+++ Records for processing
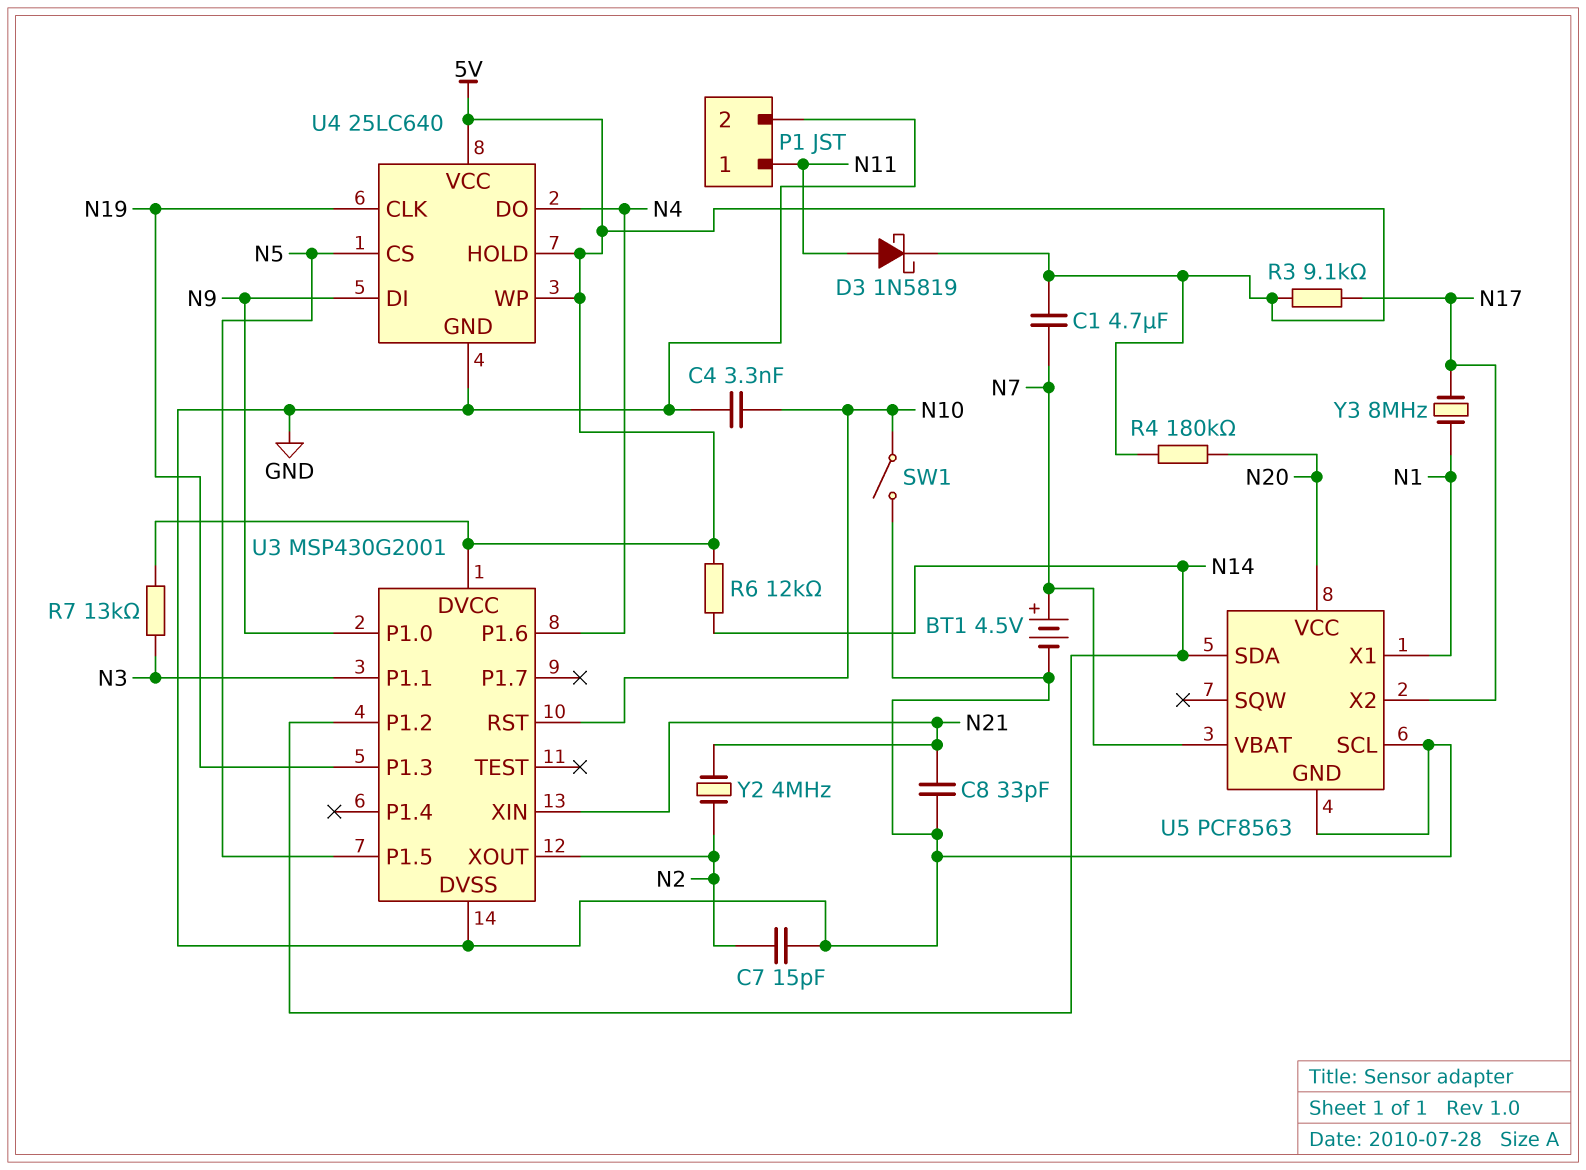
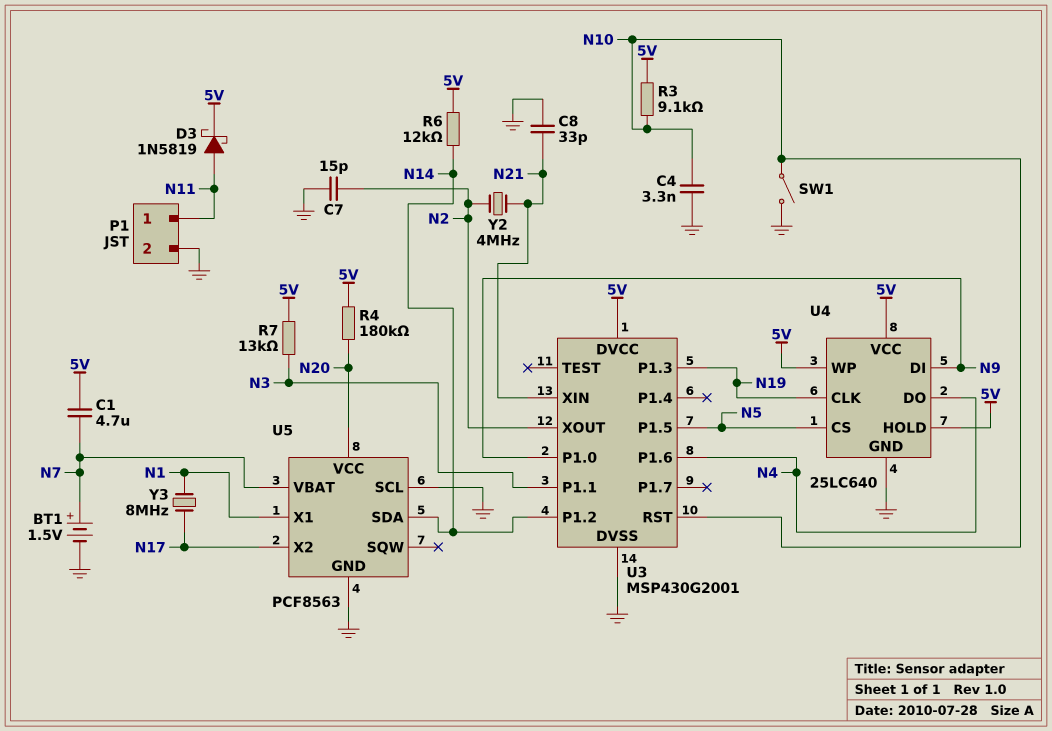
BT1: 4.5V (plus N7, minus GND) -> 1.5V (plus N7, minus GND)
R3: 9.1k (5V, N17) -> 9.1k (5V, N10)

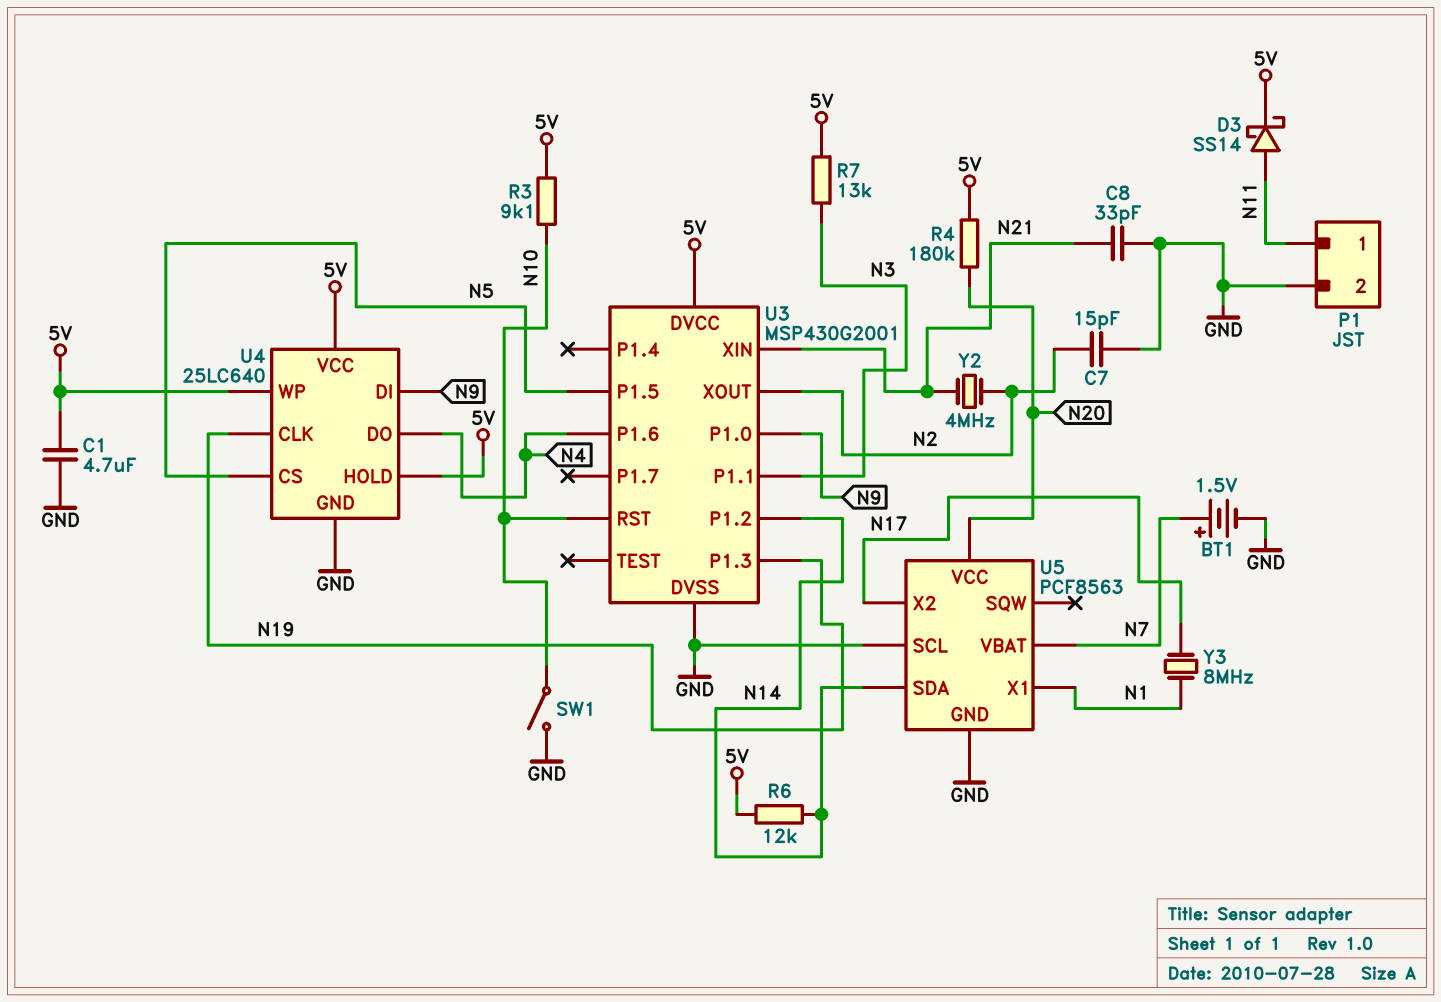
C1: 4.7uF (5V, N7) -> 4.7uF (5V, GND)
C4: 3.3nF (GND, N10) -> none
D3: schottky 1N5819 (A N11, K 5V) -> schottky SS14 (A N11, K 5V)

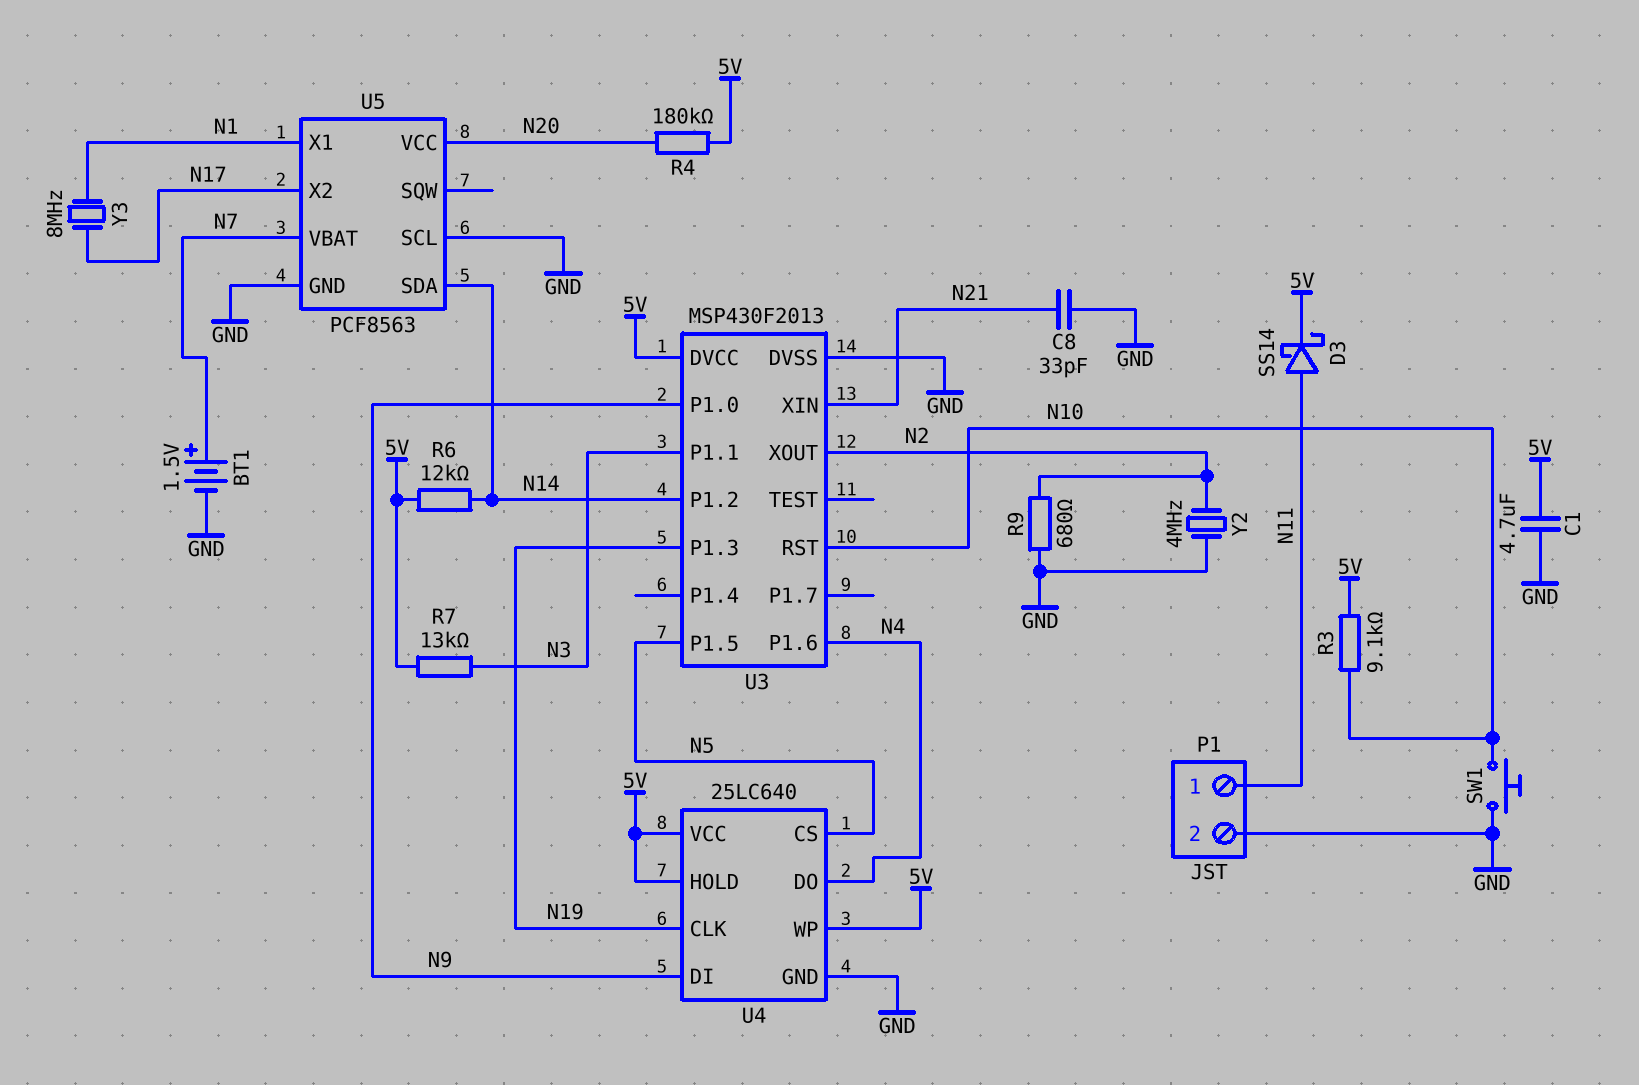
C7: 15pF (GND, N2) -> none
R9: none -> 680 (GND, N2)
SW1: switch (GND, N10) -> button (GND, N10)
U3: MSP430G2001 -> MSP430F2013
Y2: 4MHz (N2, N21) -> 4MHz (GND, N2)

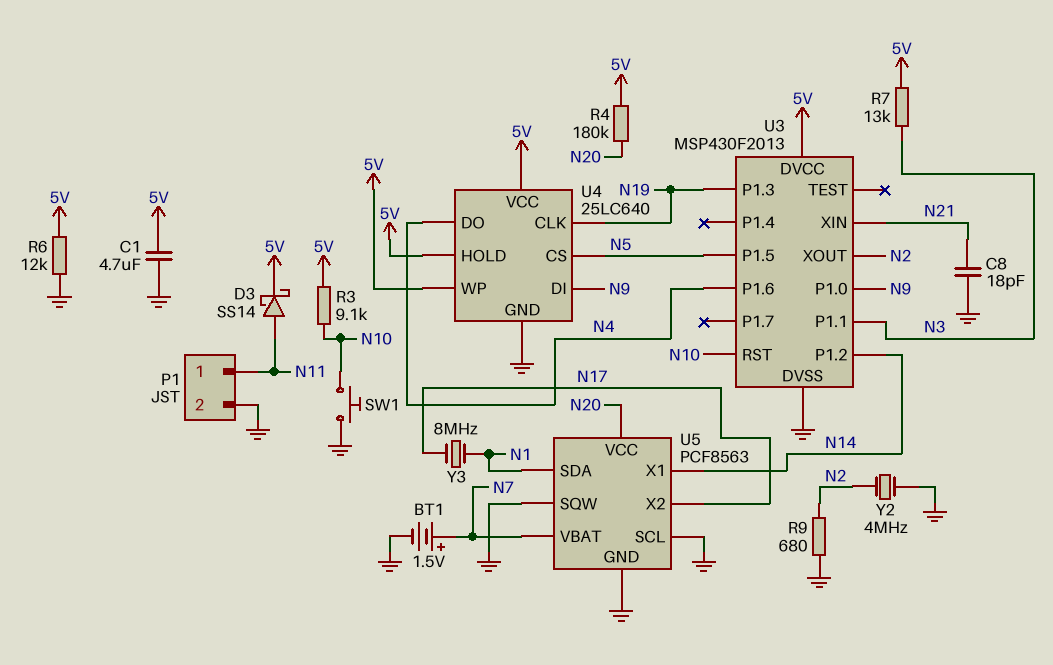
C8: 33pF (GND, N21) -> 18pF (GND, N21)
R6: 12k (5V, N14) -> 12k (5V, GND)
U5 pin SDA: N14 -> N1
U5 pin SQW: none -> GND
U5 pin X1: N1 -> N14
++++++
• **What you need to do**
Retype the data word for word, please, and keep the images out.

• **Written response**
BT1: 4.5V (plus N7, minus GND) -> 1.5V (plus N7, minus GND)
R3: 9.1k (5V, N17) -> 9.1k (5V, N10)

C1: 4.7uF (5V, N7) -> 4.7uF (5V, GND)
C4: 3.3nF (GND, N10) -> none
D3: schottky 1N5819 (A N11, K 5V) -> schottky SS14 (A N11, K 5V)

C7: 15pF (GND, N2) -> none
R9: none -> 680 (GND, N2)
SW1: switch (GND, N10) -> button (GND, N10)
U3: MSP430G2001 -> MSP430F2013
Y2: 4MHz (N2, N21) -> 4MHz (GND, N2)

C8: 33pF (GND, N21) -> 18pF (GND, N21)
R6: 12k (5V, N14) -> 12k (5V, GND)
U5 pin SDA: N14 -> N1
U5 pin SQW: none -> GND
U5 pin X1: N1 -> N14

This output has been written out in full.